WHAT THE TASK ASKS: Write every record out again exactly, and keep images out of it.

DATA SUPPLIED:
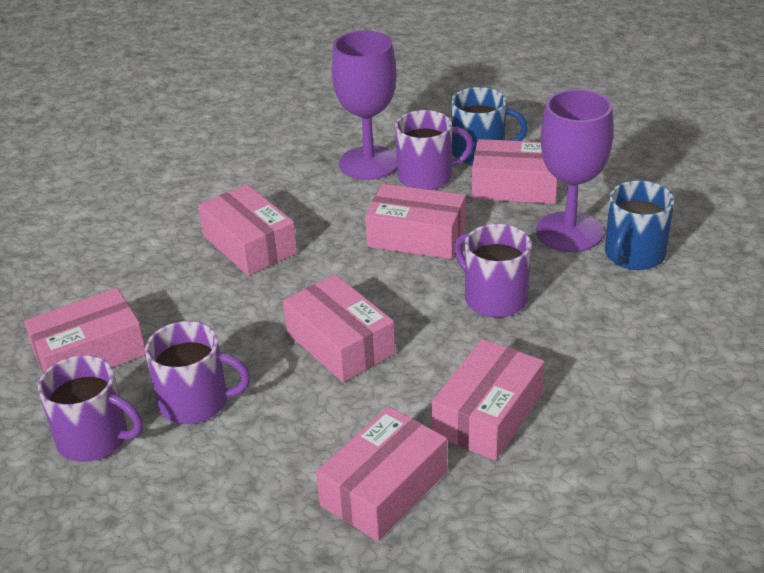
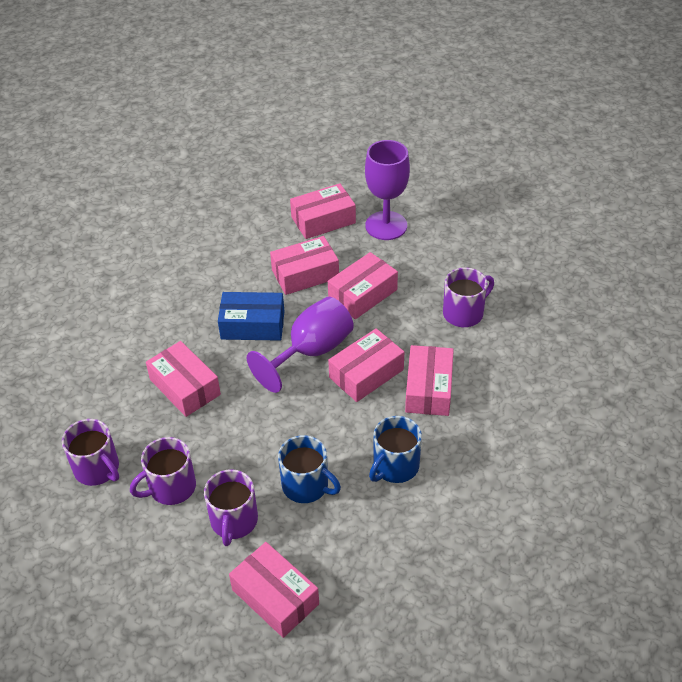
blue box: 0 -> 1

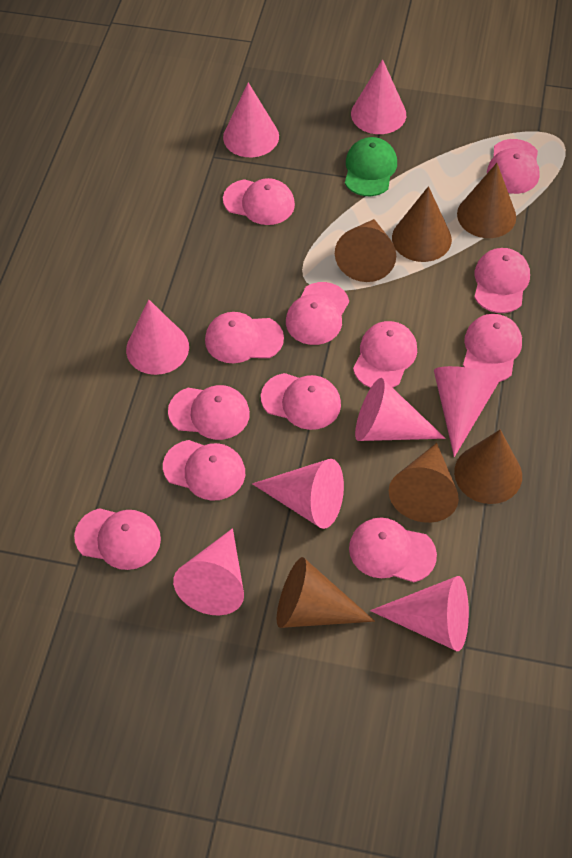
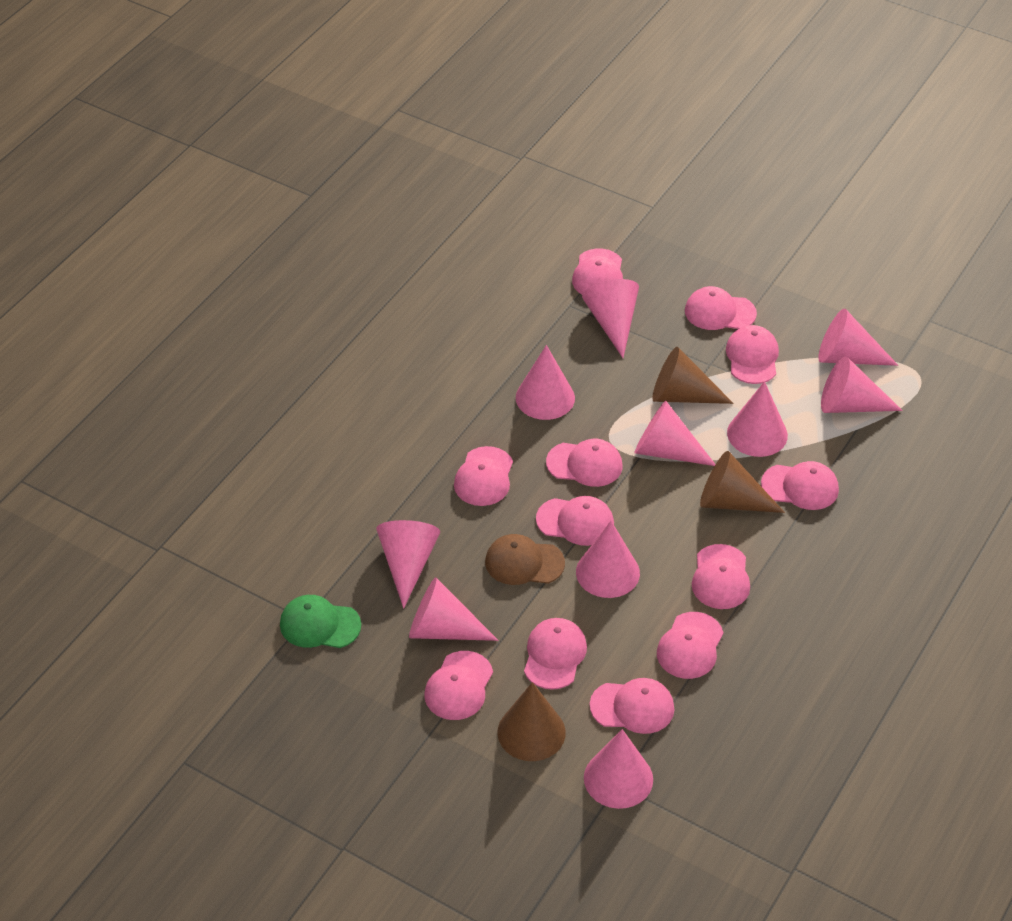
brown cap: 0 -> 1
brown cone: 6 -> 3
pink cone: 8 -> 10

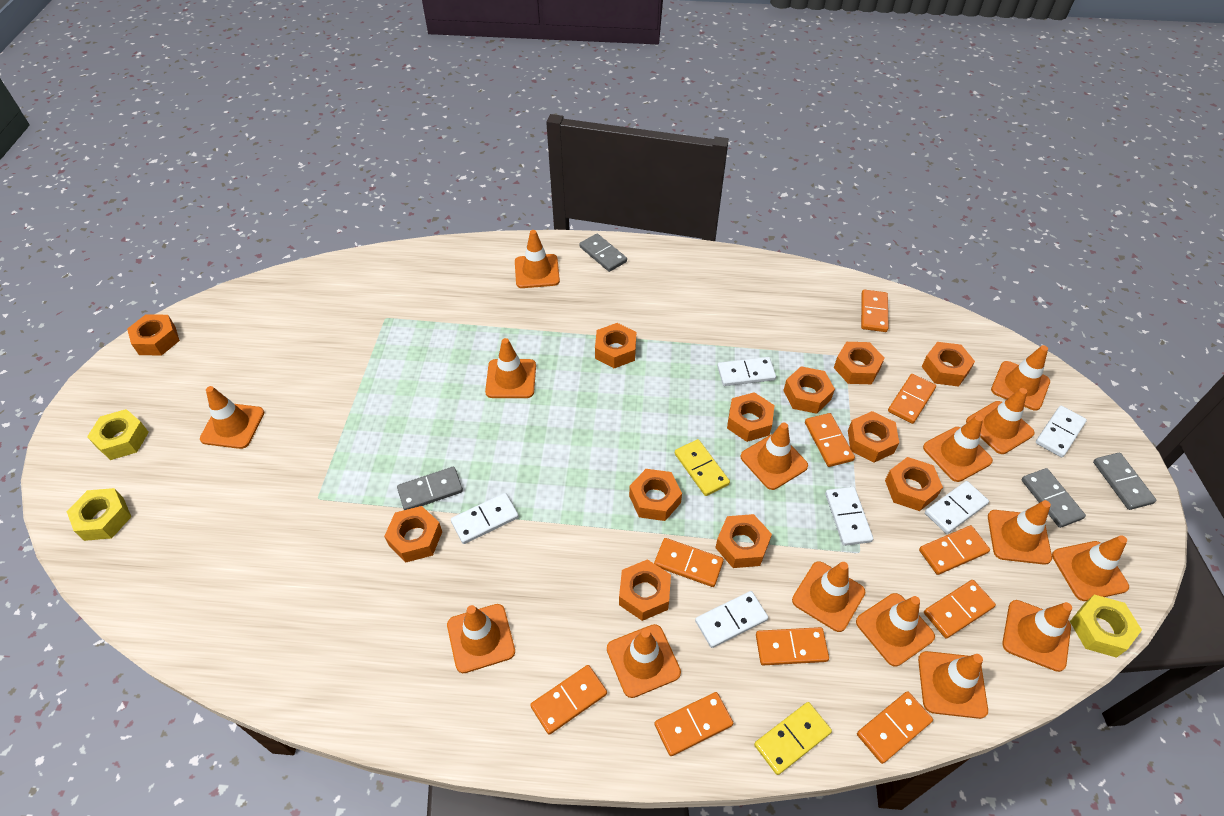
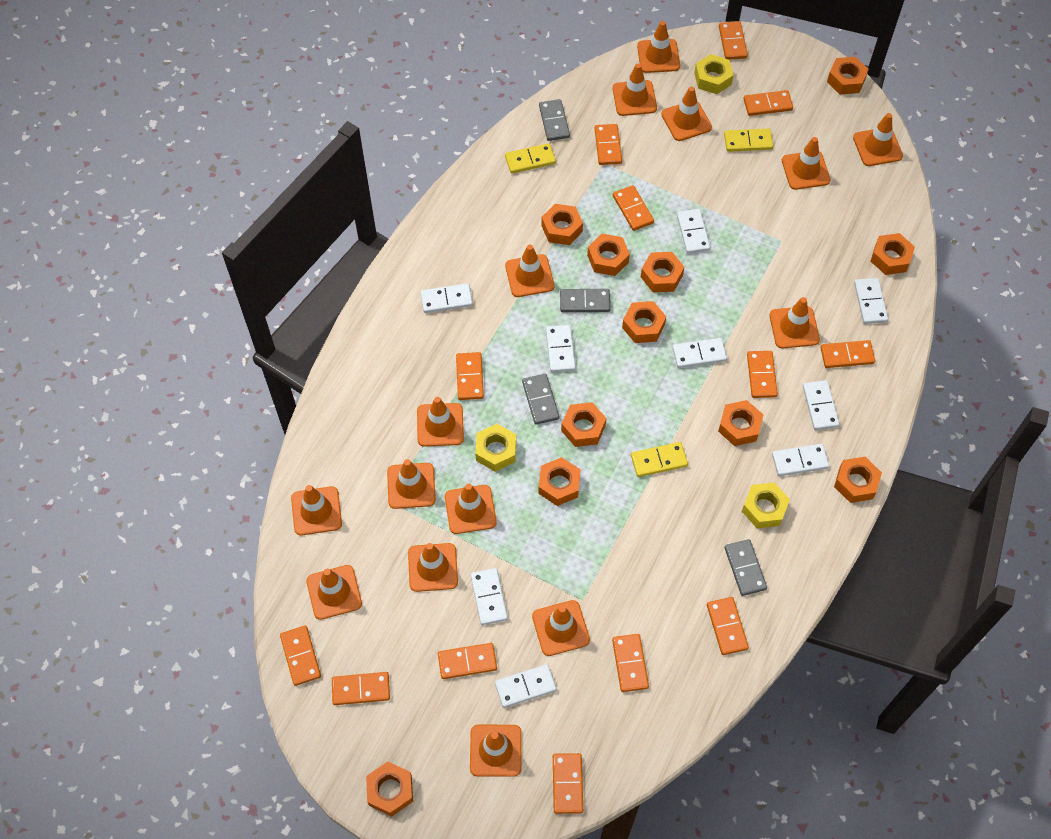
orange domino: 10 -> 13
orange nut: 12 -> 11
white domino: 6 -> 9
yellow domino: 2 -> 3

ANSWER:
blue box: 0 -> 1

brown cap: 0 -> 1
brown cone: 6 -> 3
pink cone: 8 -> 10

orange domino: 10 -> 13
orange nut: 12 -> 11
white domino: 6 -> 9
yellow domino: 2 -> 3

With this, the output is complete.